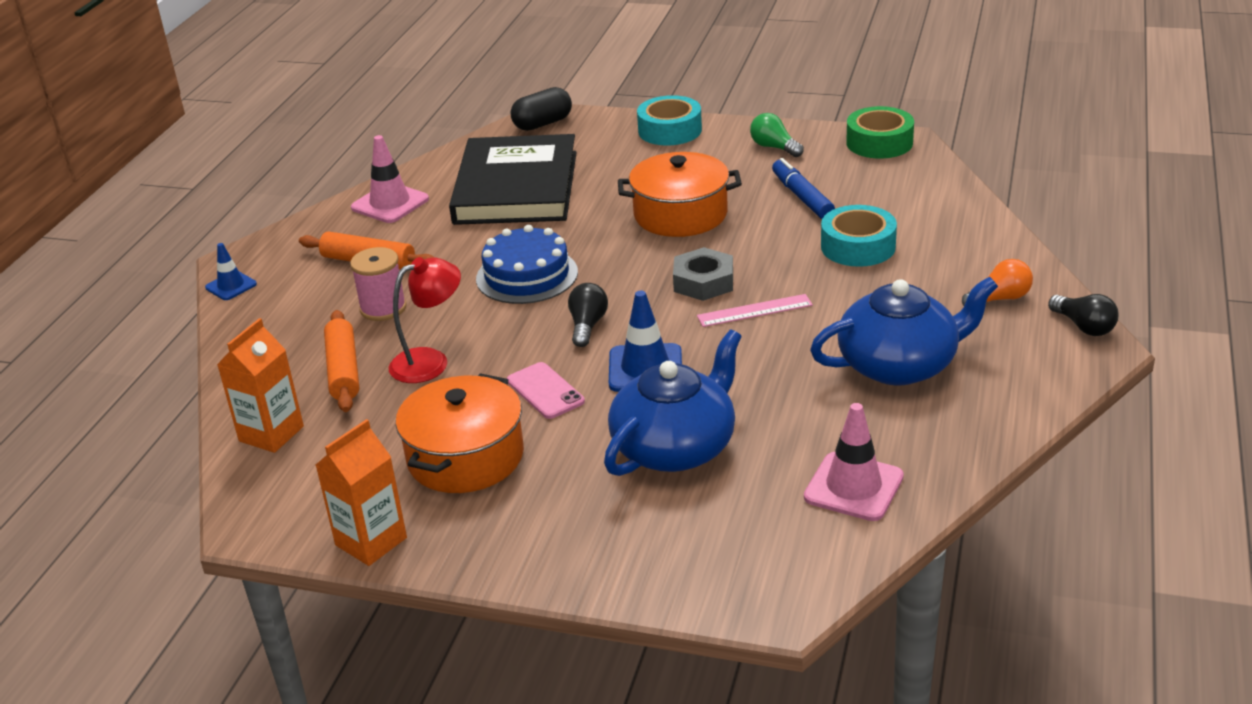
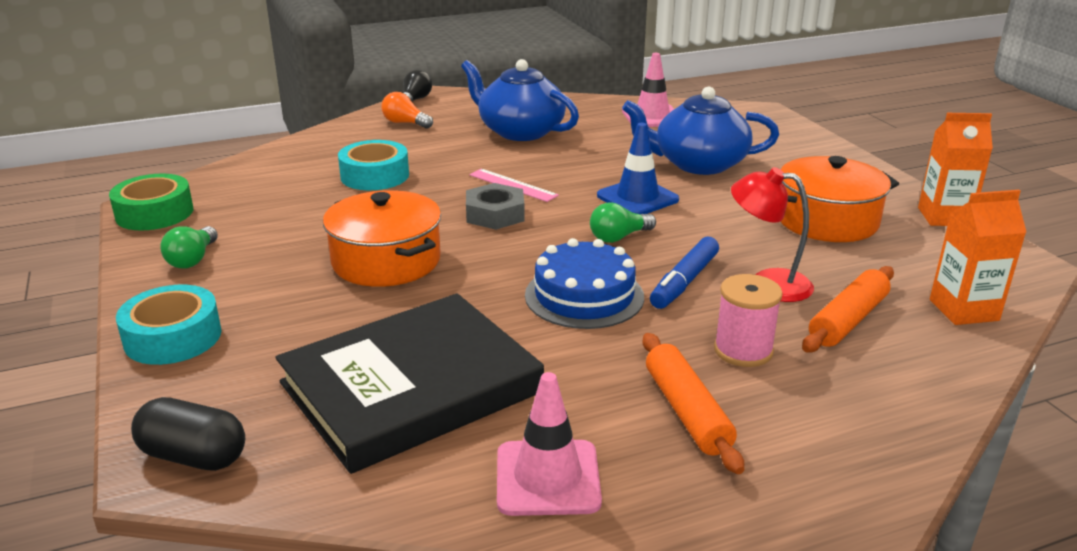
camera: 130 degrees left, 5 degrees down
(231, 286) = (878, 499): blue traffic cone -> none
(545, 391) = (718, 222): pink phone -> none
(587, 326) = (619, 237): black light bulb -> green light bulb
(802, 197) = (301, 217): blue marker -> blue marker (684, 282)

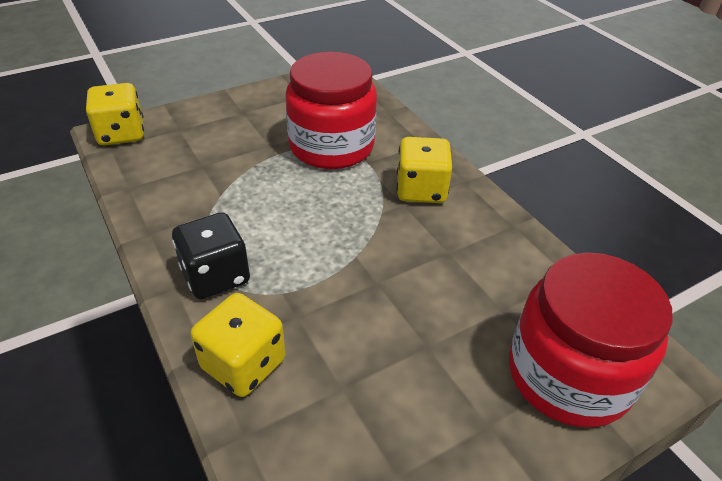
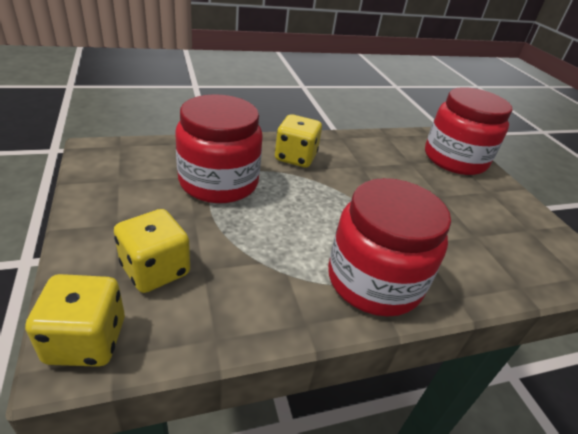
camera: 80 degrees left, 5 degrees down
(216, 276) = (374, 280): black dice -> red jar
(243, 364) = (465, 278): yellow dice -> yellow dice (155, 270)

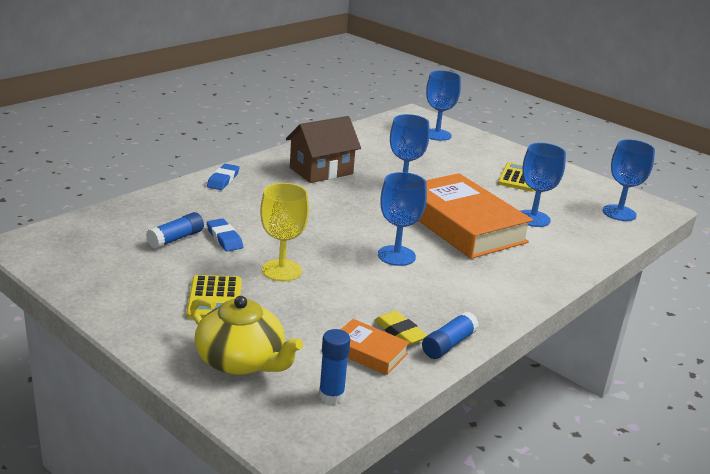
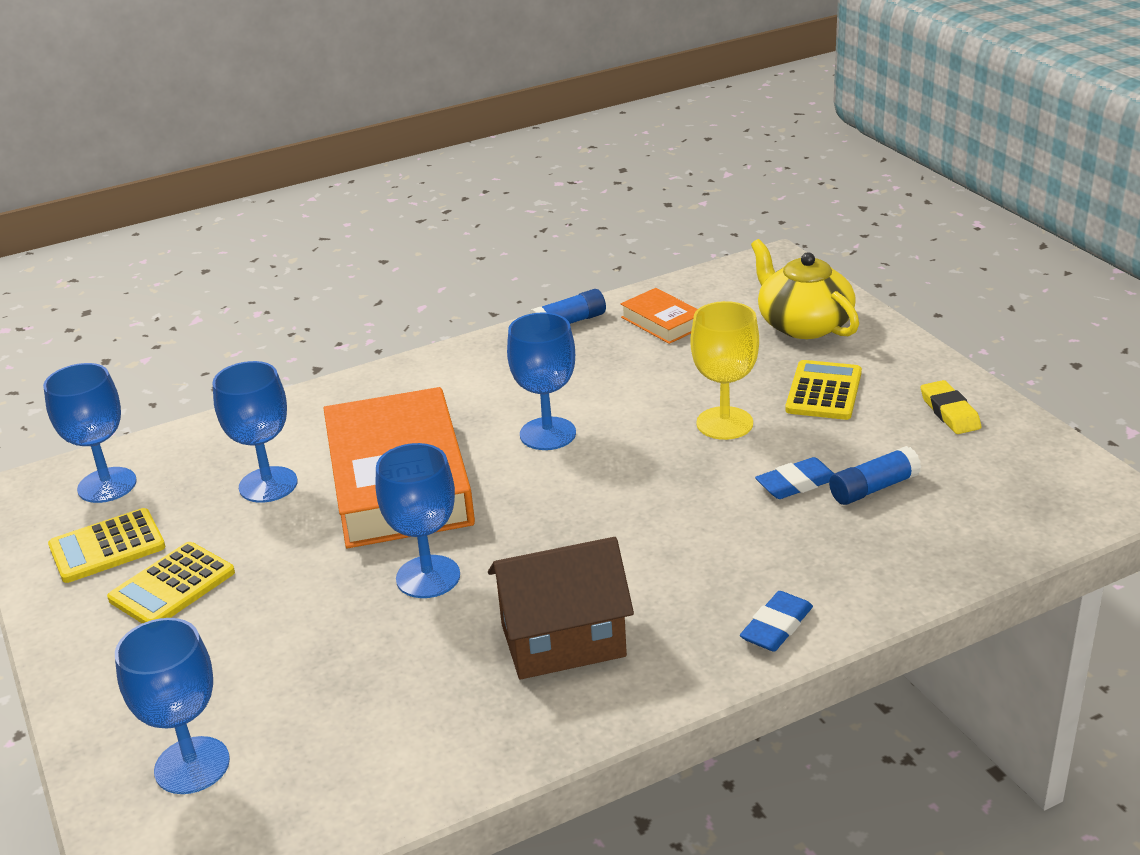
camera: 155 degrees left, 5 degrees up
(224, 238) = (796, 483): blue eraser -> blue eraser turned 75 degrees clockwise
(331, 396) = (721, 290): blue glue stick -> none
(400, 332) = (614, 338): yellow eraser -> yellow eraser (949, 412)
(573, 189) = (107, 547): none -> yellow calculator

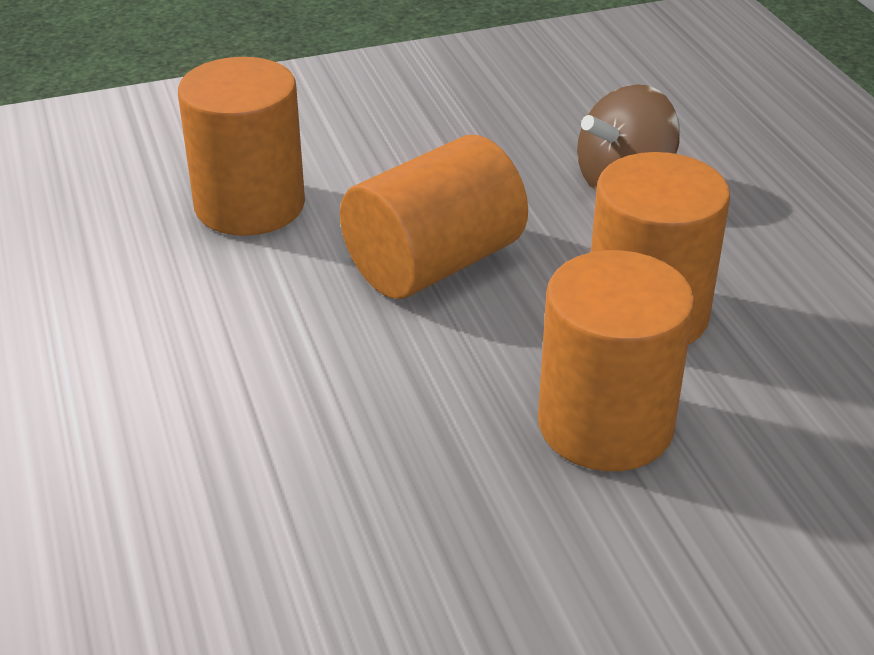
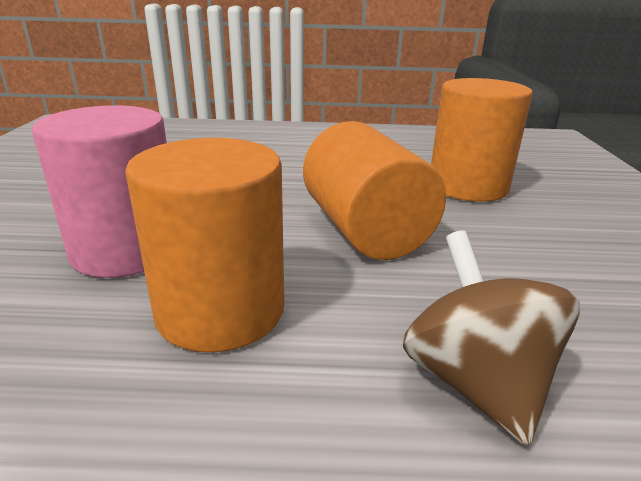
camera: 110 degrees right, 10 degrees down
(605, 425) = (126, 250): orange cylinder -> pink cylinder

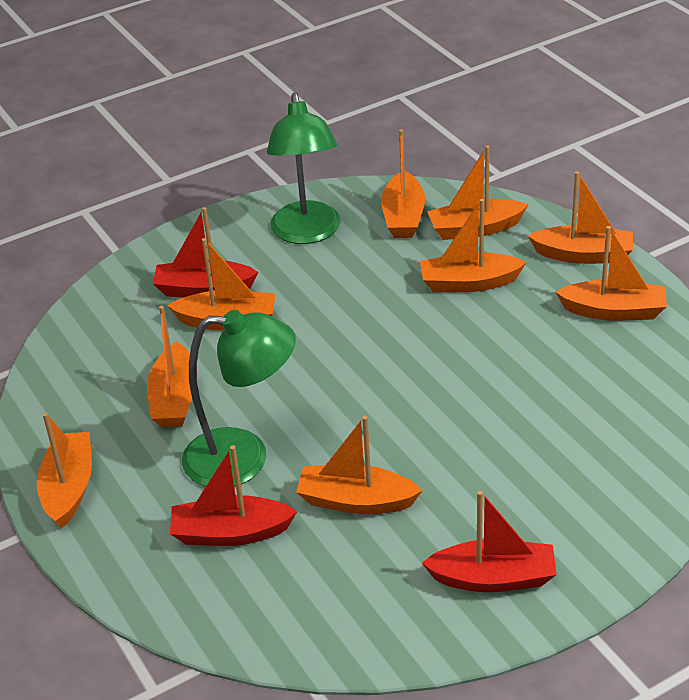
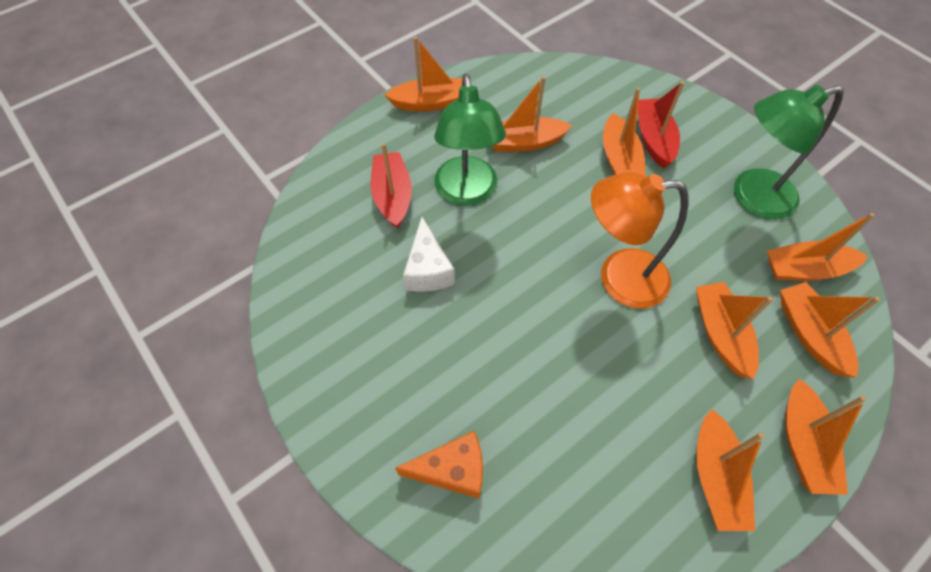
camera: 80 degrees right, 20 degrees up
(356, 501) = (428, 269): orange boat -> white cheese
(393, 343) = (619, 278): none -> orange lamp
(493, 578) = (349, 374): red boat -> none
(610, 490) = (452, 470): none -> orange cheese

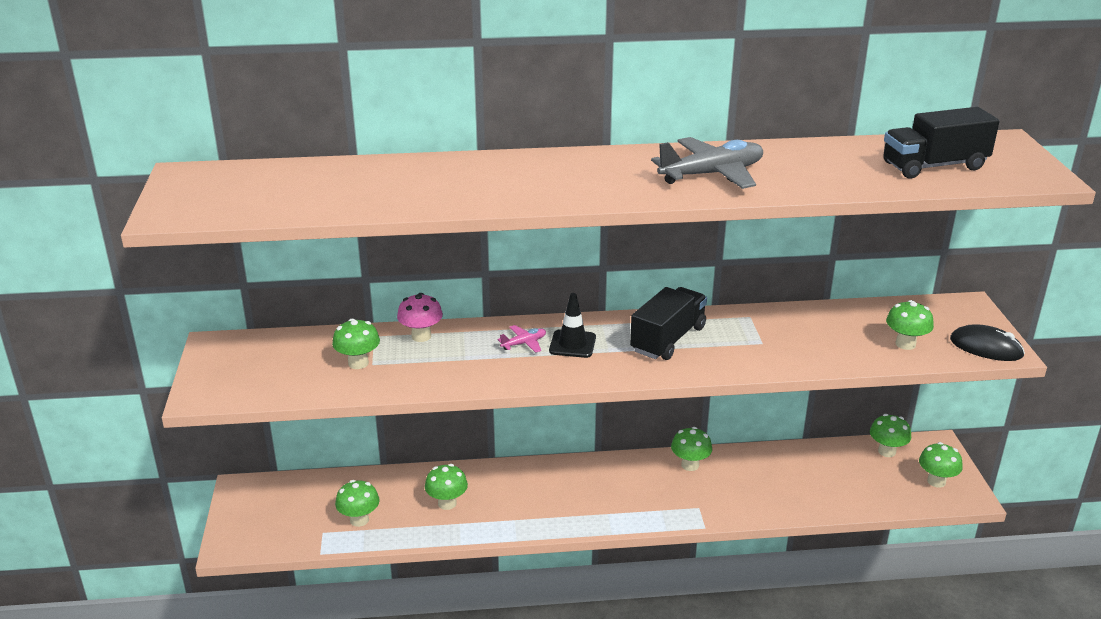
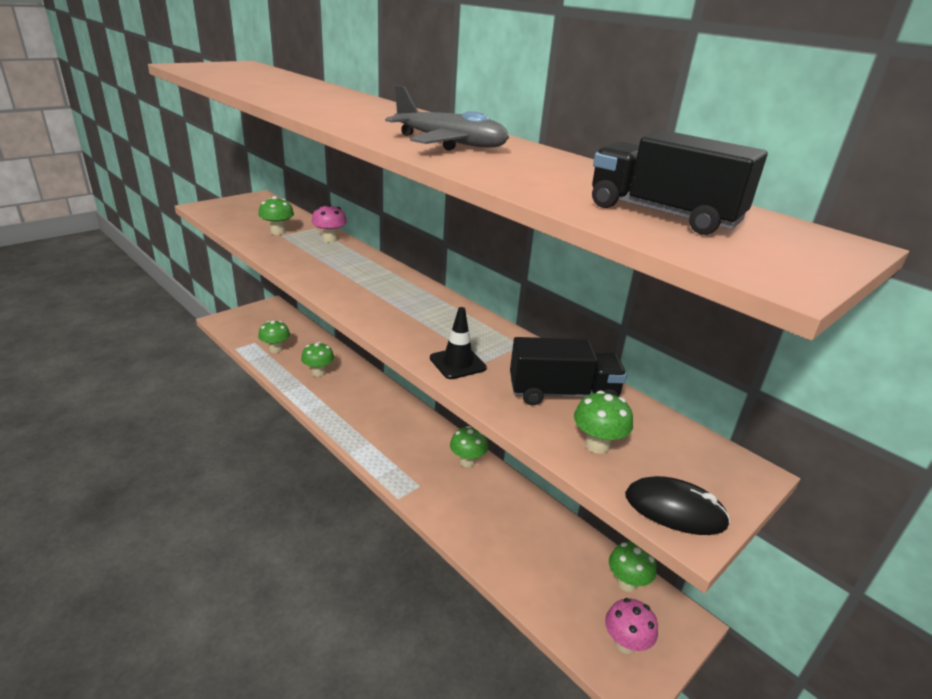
camera: 50 degrees right, 0 degrees up
(524, 343) = (360, 270): pink plane -> none
(572, 344) = (380, 285): black traffic cone -> black traffic cone (457, 363)
(668, 339) = (434, 318): black truck -> black truck (562, 394)
(936, 481) = (625, 643): green mushroom -> pink mushroom
(986, 347) = (675, 510): black mouse -> black mouse turned 60 degrees counterclockwise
○ ○ ○ ○
■ **Instructions to follow**
Starting with the line above that holds "(331, 396) = (721, 290): blue", restate each line word for word up to and including the line that holds "(605, 425) = (126, 250): orange". Drop the pictures.

■ **Answer to this task**
(331, 396) = (721, 290): blue glue stick -> none
(400, 332) = (614, 338): yellow eraser -> yellow eraser (949, 412)
(573, 189) = (107, 547): none -> yellow calculator

camera: 110 degrees right, 10 degrees down
(605, 425) = (126, 250): orange cylinder -> pink cylinder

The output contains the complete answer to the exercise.